#### TASK INPUT
######
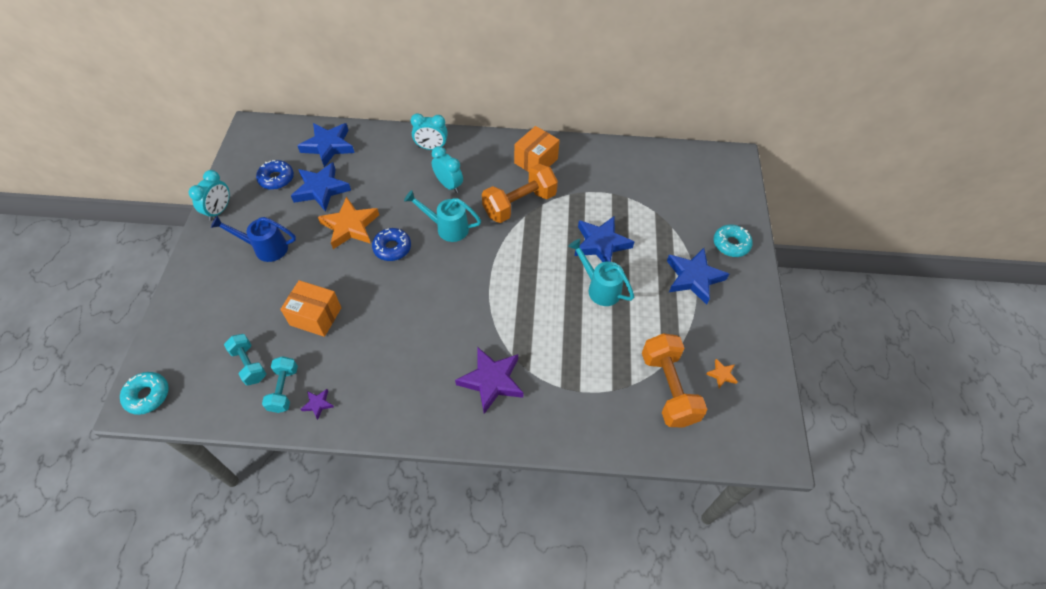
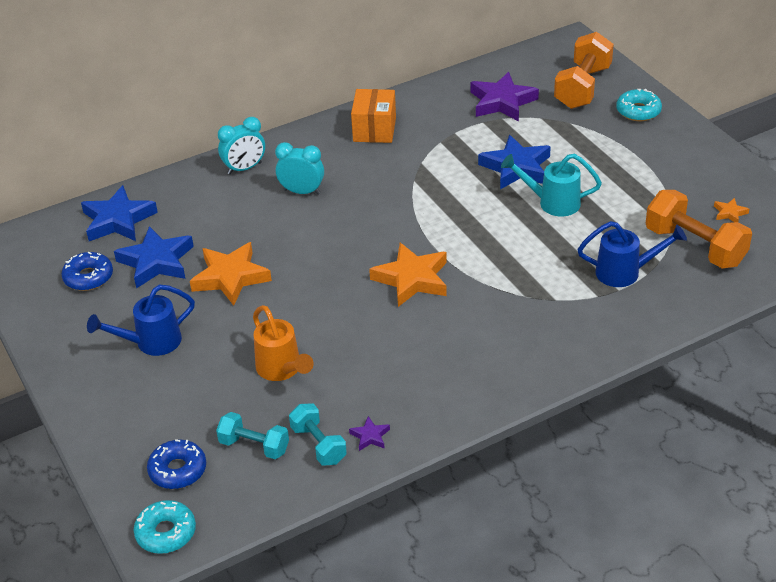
camera: 30 degrees left, 15 degrees down
(219, 210) = (51, 338): turquoise clock -> none
(315, 316) = (282, 370): orange box -> orange watering can
(392, 248) = (300, 273): blue donut -> blue donut (178, 470)
(447, 228) = (342, 228): turquoise watering can -> none
(453, 295) = (412, 279): none -> orange star
(492, 381) = (527, 326): purple star -> purple star (502, 102)
(519, 204) = (398, 173): orange dumbbell -> orange dumbbell (583, 87)
(598, 379) = (625, 272): none -> blue watering can
(693, 278) = (631, 153): blue star -> none

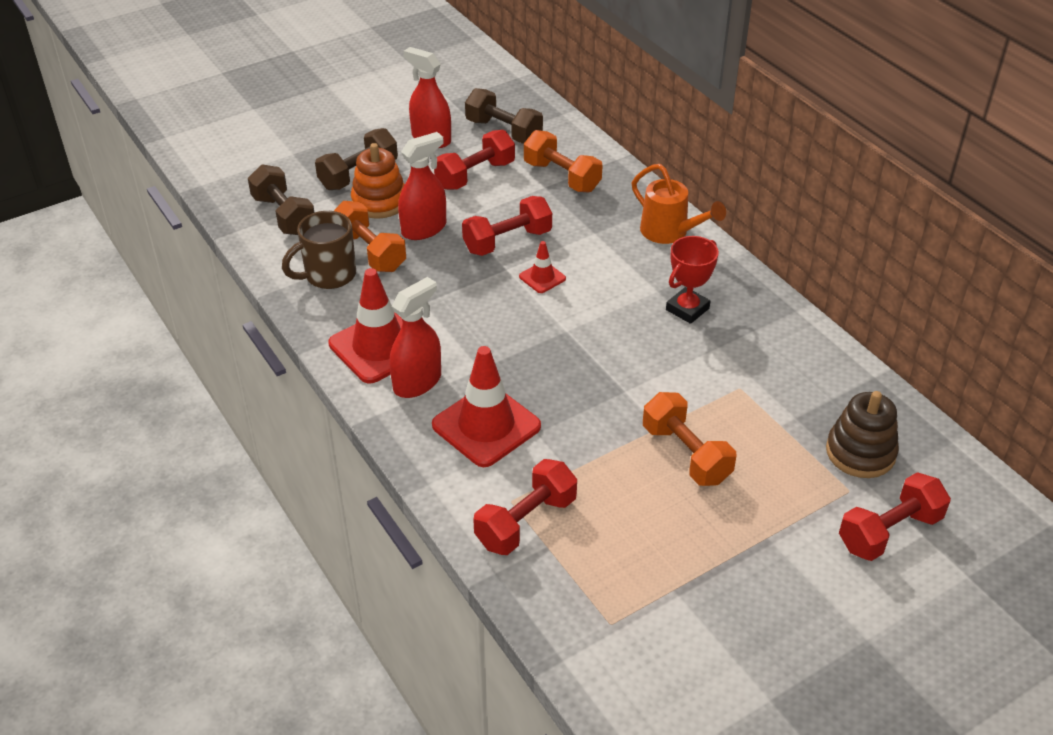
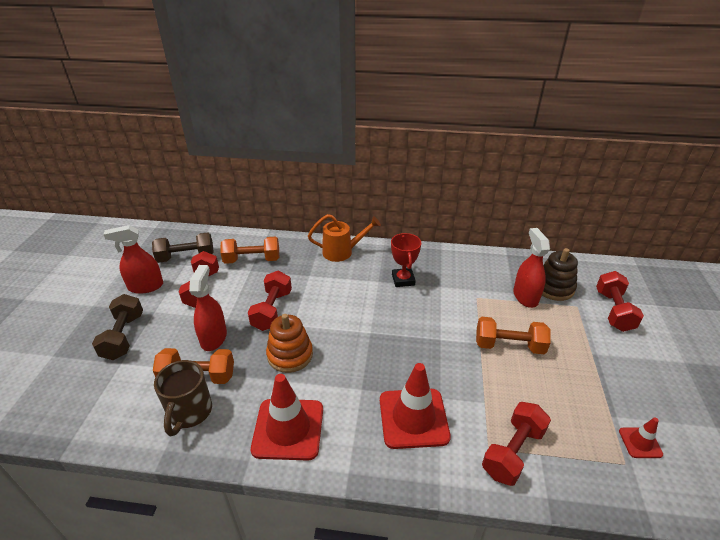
camera: 50 degrees left, 5 degrees down
(284, 215) = (100, 399): brown dumbbell -> none
(379, 202) = (161, 342): orange stacking toy -> orange stacking toy (290, 355)
(417, 382) = (341, 429): red spray bottle -> red spray bottle (525, 297)
(526, 522) = (513, 452): red dumbbell -> red dumbbell turned 45 degrees clockwise
(542, 277) = (318, 315): red traffic cone -> red traffic cone (640, 443)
######
#### REQUIRED ACTION
From the line holding "(417, 382) = (341, 429): red" through the final line of the data above, copy every line exactly as written. Include nothing else.

#### ANSWER BOX
(417, 382) = (341, 429): red spray bottle -> red spray bottle (525, 297)
(526, 522) = (513, 452): red dumbbell -> red dumbbell turned 45 degrees clockwise
(542, 277) = (318, 315): red traffic cone -> red traffic cone (640, 443)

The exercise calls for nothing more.